**THE TASK**
Make an exact copy of all the records that follow, apart from the pictures.

**SOURCE INFORMATION**
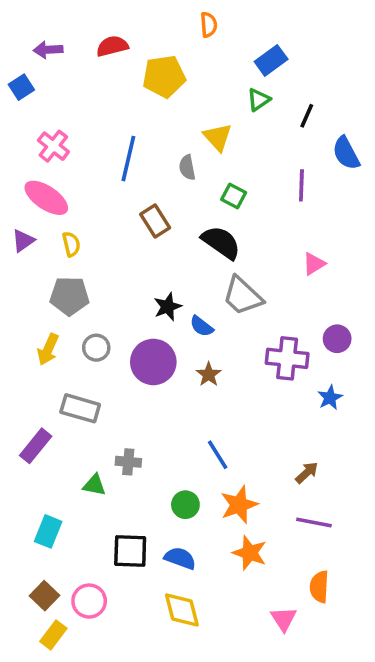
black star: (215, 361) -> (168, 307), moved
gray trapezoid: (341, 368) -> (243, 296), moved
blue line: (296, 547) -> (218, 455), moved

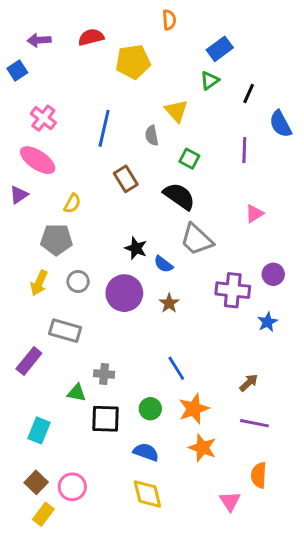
yellow semicircle: (71, 244) -> (72, 203), moved, turned 42
black star: (168, 307) -> (136, 248), turned -30
black square: (130, 551) -> (106, 419), moved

**RESPONSE BELOW**
black star: (215, 361) -> (168, 307), moved
gray trapezoid: (341, 368) -> (243, 296), moved
blue line: (296, 547) -> (218, 455), moved

yellow semicircle: (71, 244) -> (72, 203), moved, turned 42
black star: (168, 307) -> (136, 248), turned -30
black square: (130, 551) -> (106, 419), moved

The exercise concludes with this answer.